## [WRITTEN EXERCISE]
Below are records. Count every line containing the word "adipose" and give the number alone.
>> BEGIN RECORDS FOR THIS TASK
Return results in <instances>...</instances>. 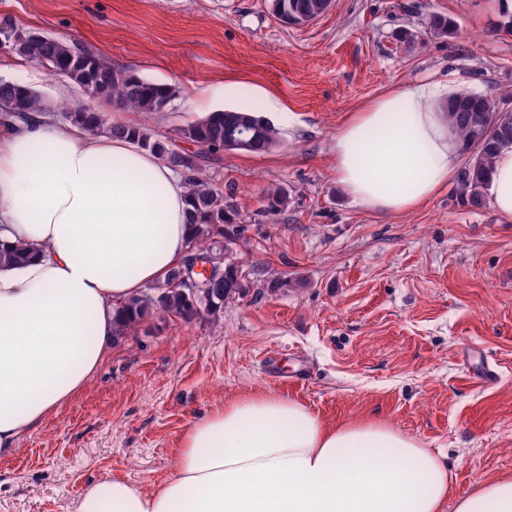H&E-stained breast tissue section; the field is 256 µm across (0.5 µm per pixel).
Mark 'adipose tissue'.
<instances>
[{
    "mask_svg": "<svg viewBox=\"0 0 512 512\" xmlns=\"http://www.w3.org/2000/svg\"><path fill=\"white\" fill-rule=\"evenodd\" d=\"M437 83L389 91L335 144L336 181L385 215L413 211L454 177L461 142ZM512 219V145L488 175ZM174 171L132 141L90 137L44 113L0 126V243H28L0 270V456L80 394L112 347L125 301L179 265L193 229ZM173 475L146 492L92 486L75 512H512V476L453 497L446 459L374 420L327 426L306 405L247 394L183 435Z\"/></svg>",
    "mask_w": 512,
    "mask_h": 512,
    "instance_id": "ef3b65f1",
    "label": "adipose tissue"
}]
</instances>
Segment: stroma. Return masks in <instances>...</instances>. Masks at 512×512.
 I'll use <instances>...</instances> for the list:
<instances>
[{"label":"stroma","instance_id":"1","mask_svg":"<svg viewBox=\"0 0 512 512\" xmlns=\"http://www.w3.org/2000/svg\"><path fill=\"white\" fill-rule=\"evenodd\" d=\"M498 4L332 0L293 26L271 0H0L16 29L174 88L166 111L109 107V122L148 126L176 150L188 147L181 127L224 108L280 132L270 151L200 166L234 193L247 294L218 317L150 319L118 340L82 394L0 457V512H73L115 476L154 490L184 432L249 392L300 401L332 427L390 424L446 454L458 496L512 475V221L458 203L450 185L413 212L380 215L337 184L334 153L348 117L394 89L449 83L512 111V32ZM433 14L453 19V34L430 30ZM0 79L54 106L81 95L1 37ZM275 187L289 206L270 216L262 199ZM484 365L488 385L471 378Z\"/></svg>","mask_w":512,"mask_h":512}]
</instances>
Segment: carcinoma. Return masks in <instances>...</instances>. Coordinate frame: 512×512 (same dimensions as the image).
Returning a JSON list of instances; mask_svg holds the SVG:
<instances>
[{"label": "carcinoma", "mask_w": 512, "mask_h": 512, "mask_svg": "<svg viewBox=\"0 0 512 512\" xmlns=\"http://www.w3.org/2000/svg\"><path fill=\"white\" fill-rule=\"evenodd\" d=\"M331 0H273L276 16L286 23L304 25L325 14ZM0 34L8 38L12 54L49 67L77 85L88 101L76 100L57 108L59 116L87 136L107 135L125 138L140 148L156 154L175 170L185 172L189 196V223L195 233L188 243L183 262L171 268L155 282L153 297L134 296L119 310L115 336L124 339L136 333L150 318L176 317L189 323L206 312L218 313L224 302L246 294L247 274L236 254V234L224 230L234 223L236 212L224 191L203 177L193 156L171 149L165 140L144 126L110 124L105 113L89 106V100L114 103L135 112H162L173 100L175 90L168 84L144 80L112 66L107 60L86 53L59 39L36 32L18 31L0 26ZM51 107L37 92L18 83L0 80V122L8 124L33 112H47ZM446 118L469 153L456 176L454 193L464 204L485 203V175L496 153L512 144V112H503L488 98L474 93L455 95L443 107ZM245 133V145L230 142L239 132ZM179 134L198 147L200 152L214 154L223 149L251 153L266 152L279 144V132L269 121L254 112L226 109L210 113L180 129ZM288 194L271 188L264 196L263 211L277 215L288 208ZM28 246L18 244L0 248V269L12 267L25 258ZM209 262L213 270L205 280L206 296L196 299L190 294L187 280L197 276L196 261Z\"/></svg>", "instance_id": "obj_1"}]
</instances>
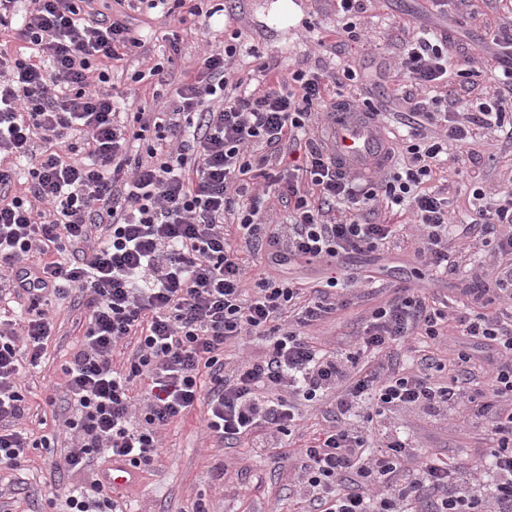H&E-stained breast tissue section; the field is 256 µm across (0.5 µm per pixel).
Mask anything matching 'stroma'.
Segmentation results:
<instances>
[{"mask_svg":"<svg viewBox=\"0 0 512 512\" xmlns=\"http://www.w3.org/2000/svg\"><path fill=\"white\" fill-rule=\"evenodd\" d=\"M130 0H85L84 10L103 15L128 14L133 28L144 37L146 55L126 56L113 62L110 80L102 92L124 93L126 112L151 103L159 83L174 85L193 75L204 45L219 46L241 31L243 52L233 69L248 73L257 58L270 57L279 73L297 66L320 70L328 101L372 102L376 117L391 138H398L405 95L410 82L398 66L402 41L427 31L448 44V74L435 89V99L491 101L498 88L496 75L505 62L489 44L494 29L512 25V0H365L366 11L357 17V40L348 42L344 55L334 45L344 25L334 0H292L294 13L283 12L280 0H204L202 7L214 14L209 28L181 32V52L162 79L134 81V73L147 69L151 59L167 52L164 36L178 26V14H165L146 5L130 8ZM474 60L472 76H461L467 60ZM355 69L350 86L337 89L338 69ZM431 188L448 192L449 220L463 222L475 205L473 191L493 192L512 186V128H474L469 144L449 146L446 171L437 173ZM412 236L396 239L389 250L355 254L348 258L351 273L372 275L371 285L351 286L349 304L332 320L307 330L310 341L351 353L354 337L364 317L379 305L394 300L404 288H419L426 295L447 299L450 309L463 310L470 303L465 288L473 272L490 266L489 251L466 252L446 274L426 271L414 258ZM50 314L55 330L39 367L25 380L29 388L31 427L35 432L58 433L60 451L71 446L63 431L65 404L61 399L63 368L82 339L79 321L83 309L76 301L53 303ZM206 406H197L174 421L163 433V453L154 471L139 474L135 484L121 493L132 512H194L204 503L207 512H293L289 497L297 460H287L278 450L227 448L204 430ZM415 447L466 460L485 446L482 429L462 432L436 424L416 413L398 414ZM74 476L54 472L44 450L31 451L24 470L0 474V502L10 512H52L51 500L76 484Z\"/></svg>","mask_w":512,"mask_h":512,"instance_id":"35a3bbf8","label":"stroma"}]
</instances>
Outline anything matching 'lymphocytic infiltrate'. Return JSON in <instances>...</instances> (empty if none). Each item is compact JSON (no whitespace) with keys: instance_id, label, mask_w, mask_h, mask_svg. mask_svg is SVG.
<instances>
[{"instance_id":"f902f5d3","label":"lymphocytic infiltrate","mask_w":512,"mask_h":512,"mask_svg":"<svg viewBox=\"0 0 512 512\" xmlns=\"http://www.w3.org/2000/svg\"><path fill=\"white\" fill-rule=\"evenodd\" d=\"M80 13L77 0H29L15 37L34 46L35 56L0 48V470L20 469L29 449L51 445L22 426L30 407L20 380L52 332L41 303L74 296L85 323L63 370L72 447L54 466L86 482L67 490L58 512H120L121 494L95 471V460L153 469L165 428L199 404H206L205 428L217 440L250 436L256 447L282 448L299 426L300 405L329 395L334 404L324 425L298 448L294 495L311 512H512V268L490 288L472 281L473 311L458 315L407 294L374 309L360 337L378 353L410 342L439 346L456 324L465 339L497 354L478 378L463 349L439 386L431 380L432 356L411 371L381 364L363 372L302 332L339 306L334 289L347 256L388 249L397 238V225L363 223V210L408 206L422 265H451L448 200L424 186L449 143L465 146L473 127L501 125L512 112V71L504 74L506 95L479 104L463 122L415 101L414 110L445 134L415 132L392 175L341 176L327 144L307 135L313 107L335 109L318 74L297 70L285 79L264 61L253 75L235 76L227 63L240 45L228 41L204 51L167 110L136 113L131 128L120 121L114 97L93 87L89 69L141 42L121 20L84 23ZM43 55L51 68L41 65ZM447 62L444 44L422 37L406 45L399 65L423 92ZM151 129L169 133L175 146H152L146 159L131 160L130 142ZM74 131L88 162L66 161L56 149ZM301 133V170L275 175L290 221L268 223L260 185L274 175L269 156L255 147ZM33 157L29 187L12 194L13 165ZM304 180L317 199L302 194ZM338 201L351 215L328 223L325 208ZM228 214L235 218L231 235L224 231ZM478 216L477 241L494 240L495 253L512 255V189ZM247 247L268 248L270 265L248 299ZM287 264L329 267L325 287L303 295L281 274ZM255 338L266 341L264 354L226 365V346ZM126 339L136 349L123 358L118 346ZM461 408L486 428L481 458L461 462L416 448L391 420L417 412L441 422Z\"/></svg>"}]
</instances>
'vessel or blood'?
Segmentation results:
<instances>
[{
  "instance_id": "b4317fda",
  "label": "vessel or blood",
  "mask_w": 512,
  "mask_h": 512,
  "mask_svg": "<svg viewBox=\"0 0 512 512\" xmlns=\"http://www.w3.org/2000/svg\"><path fill=\"white\" fill-rule=\"evenodd\" d=\"M330 147L336 169L342 173L377 171L388 154V142L378 121L351 109L336 114Z\"/></svg>"
}]
</instances>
>> END RECORDS FOR THIS TASK
## [ANSWER FOR THIS EXERCISE]
2